• _What you have to do_
All lines from the one containing "SD: microSD -> TF-card" down to the one containing "SD pin MISO: GP19 -> GP5", both ends included, are to be given again exactly; omit the rest of the listing below.

• _Data to examine_
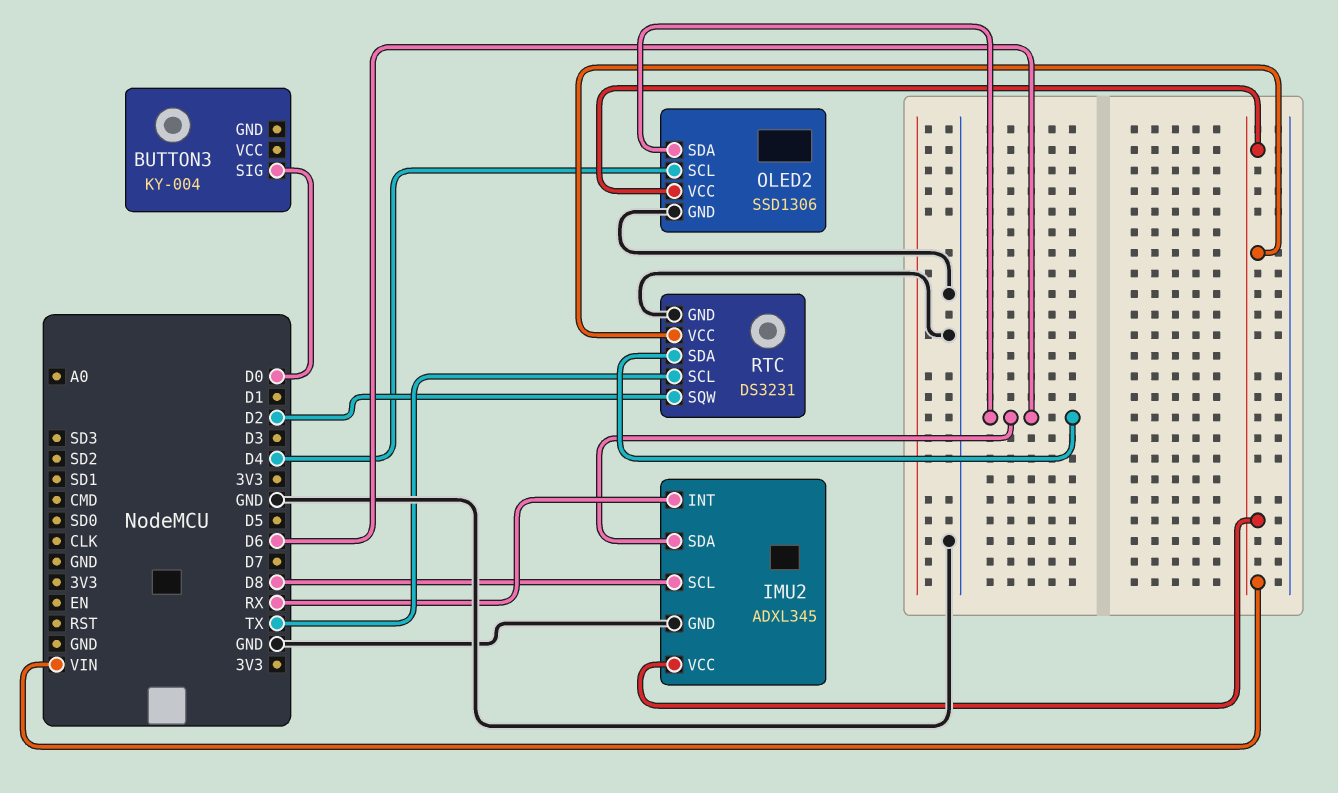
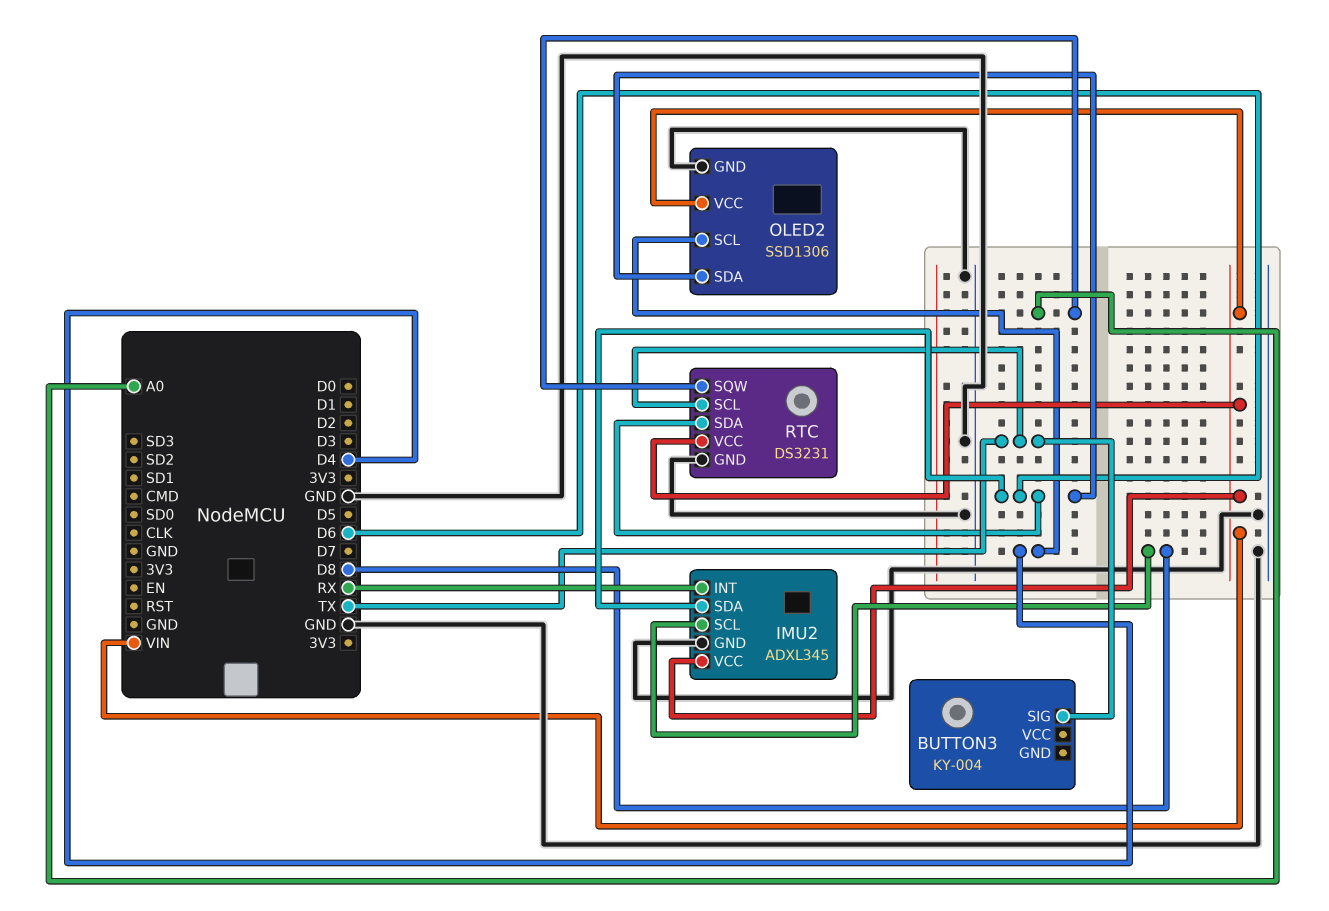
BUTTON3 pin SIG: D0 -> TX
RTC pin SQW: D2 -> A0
...
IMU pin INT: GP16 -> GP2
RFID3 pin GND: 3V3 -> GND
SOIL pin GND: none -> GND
* * *
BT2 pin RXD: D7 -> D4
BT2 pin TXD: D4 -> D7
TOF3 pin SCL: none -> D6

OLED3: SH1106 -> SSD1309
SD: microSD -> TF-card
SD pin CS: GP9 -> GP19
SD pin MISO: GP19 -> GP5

• _Task solution_
SD: microSD -> TF-card
SD pin CS: GP9 -> GP19
SD pin MISO: GP19 -> GP5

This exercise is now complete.